START RECORD EXTRACTS
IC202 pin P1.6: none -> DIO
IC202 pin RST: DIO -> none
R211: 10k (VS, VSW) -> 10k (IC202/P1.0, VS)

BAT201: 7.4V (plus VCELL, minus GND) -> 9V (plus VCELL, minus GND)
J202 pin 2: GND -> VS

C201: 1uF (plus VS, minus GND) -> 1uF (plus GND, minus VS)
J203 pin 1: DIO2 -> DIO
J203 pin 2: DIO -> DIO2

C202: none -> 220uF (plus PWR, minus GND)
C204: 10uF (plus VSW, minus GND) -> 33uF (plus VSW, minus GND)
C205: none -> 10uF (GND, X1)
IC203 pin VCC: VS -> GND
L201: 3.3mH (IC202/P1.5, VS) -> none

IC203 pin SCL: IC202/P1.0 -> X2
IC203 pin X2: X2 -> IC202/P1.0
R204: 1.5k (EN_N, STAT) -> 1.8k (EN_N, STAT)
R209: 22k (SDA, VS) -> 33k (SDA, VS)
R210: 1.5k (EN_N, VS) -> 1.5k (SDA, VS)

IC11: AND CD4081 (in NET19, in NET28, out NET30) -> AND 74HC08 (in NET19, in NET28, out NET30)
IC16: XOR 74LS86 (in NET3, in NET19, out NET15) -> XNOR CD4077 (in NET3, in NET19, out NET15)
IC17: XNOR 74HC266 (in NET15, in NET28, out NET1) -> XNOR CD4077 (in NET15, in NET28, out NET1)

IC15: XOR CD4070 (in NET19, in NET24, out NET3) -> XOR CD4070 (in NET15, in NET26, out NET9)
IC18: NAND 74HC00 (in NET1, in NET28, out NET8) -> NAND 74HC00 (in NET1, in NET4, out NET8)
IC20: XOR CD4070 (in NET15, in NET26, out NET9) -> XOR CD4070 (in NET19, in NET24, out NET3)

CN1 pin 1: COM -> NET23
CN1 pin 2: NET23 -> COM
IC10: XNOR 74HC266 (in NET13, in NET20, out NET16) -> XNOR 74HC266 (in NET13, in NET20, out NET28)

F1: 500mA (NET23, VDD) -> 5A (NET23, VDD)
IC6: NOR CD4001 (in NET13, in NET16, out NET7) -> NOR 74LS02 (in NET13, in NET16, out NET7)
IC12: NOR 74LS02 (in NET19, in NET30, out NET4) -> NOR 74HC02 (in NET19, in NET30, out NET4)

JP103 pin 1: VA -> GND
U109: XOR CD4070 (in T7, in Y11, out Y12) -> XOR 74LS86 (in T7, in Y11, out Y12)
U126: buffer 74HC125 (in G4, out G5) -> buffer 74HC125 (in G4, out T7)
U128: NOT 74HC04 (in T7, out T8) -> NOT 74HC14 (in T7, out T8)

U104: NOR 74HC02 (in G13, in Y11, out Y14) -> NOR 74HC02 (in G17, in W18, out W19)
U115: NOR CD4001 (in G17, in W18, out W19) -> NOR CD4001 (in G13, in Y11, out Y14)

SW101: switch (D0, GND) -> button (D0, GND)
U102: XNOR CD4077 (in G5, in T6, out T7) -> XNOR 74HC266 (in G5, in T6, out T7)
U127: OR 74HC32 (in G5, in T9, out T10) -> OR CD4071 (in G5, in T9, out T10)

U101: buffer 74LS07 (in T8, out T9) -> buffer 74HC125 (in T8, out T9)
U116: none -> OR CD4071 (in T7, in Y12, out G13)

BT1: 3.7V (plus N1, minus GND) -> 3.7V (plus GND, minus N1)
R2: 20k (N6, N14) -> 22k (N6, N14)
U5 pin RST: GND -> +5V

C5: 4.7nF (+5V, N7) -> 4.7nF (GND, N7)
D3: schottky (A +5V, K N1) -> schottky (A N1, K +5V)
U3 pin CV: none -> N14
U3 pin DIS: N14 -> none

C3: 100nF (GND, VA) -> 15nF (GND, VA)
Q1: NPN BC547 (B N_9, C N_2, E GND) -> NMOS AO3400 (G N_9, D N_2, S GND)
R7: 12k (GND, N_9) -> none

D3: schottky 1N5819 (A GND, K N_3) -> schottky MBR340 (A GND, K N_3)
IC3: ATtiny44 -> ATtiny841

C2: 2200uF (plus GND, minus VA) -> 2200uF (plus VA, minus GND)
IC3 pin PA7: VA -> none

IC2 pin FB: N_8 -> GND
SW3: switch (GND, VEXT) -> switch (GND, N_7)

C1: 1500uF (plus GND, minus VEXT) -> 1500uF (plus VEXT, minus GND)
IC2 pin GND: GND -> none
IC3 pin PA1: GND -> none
END RECORD EXTRACTS
▶ WHAT IS BEING ASKED
Write out exactly the lines from the one containing "D3: schottky 1N5819" through the end of the data, both included. Add nothing else.

▶ SOLVED EXERCISE
D3: schottky 1N5819 (A GND, K N_3) -> schottky MBR340 (A GND, K N_3)
IC3: ATtiny44 -> ATtiny841

C2: 2200uF (plus GND, minus VA) -> 2200uF (plus VA, minus GND)
IC3 pin PA7: VA -> none

IC2 pin FB: N_8 -> GND
SW3: switch (GND, VEXT) -> switch (GND, N_7)

C1: 1500uF (plus GND, minus VEXT) -> 1500uF (plus VEXT, minus GND)
IC2 pin GND: GND -> none
IC3 pin PA1: GND -> none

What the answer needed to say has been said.